§ **EXERCISE BRIEF**
A faithful copy of each record is required, minus the images.

[Items listed in a dataset]
::::::::

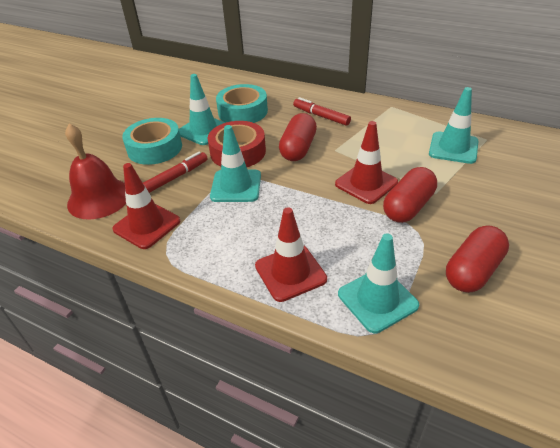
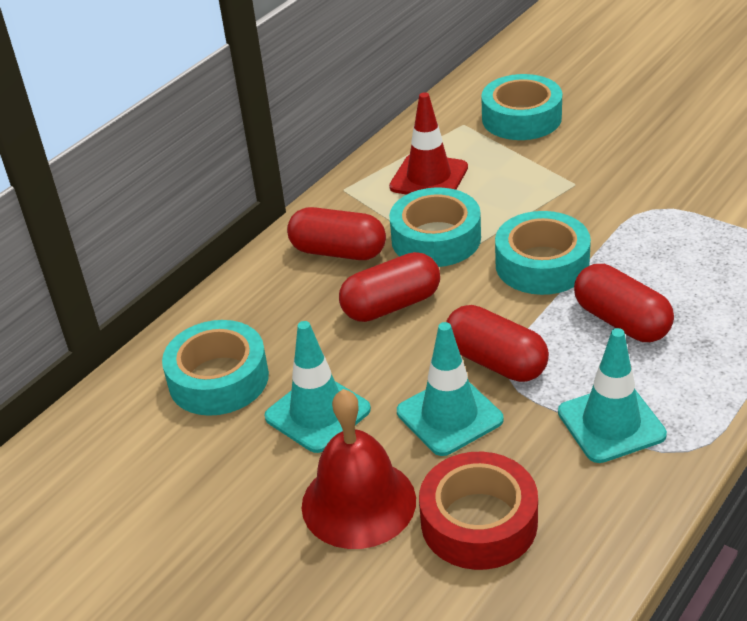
red capsule: 3 -> 4
red marker: 2 -> 0
red traffic cone: 3 -> 1
turquoise tape: 2 -> 4
turquoise traffic cone: 4 -> 3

::::::::

§ **RESPONSE BOX**
red capsule: 3 -> 4
red marker: 2 -> 0
red traffic cone: 3 -> 1
turquoise tape: 2 -> 4
turquoise traffic cone: 4 -> 3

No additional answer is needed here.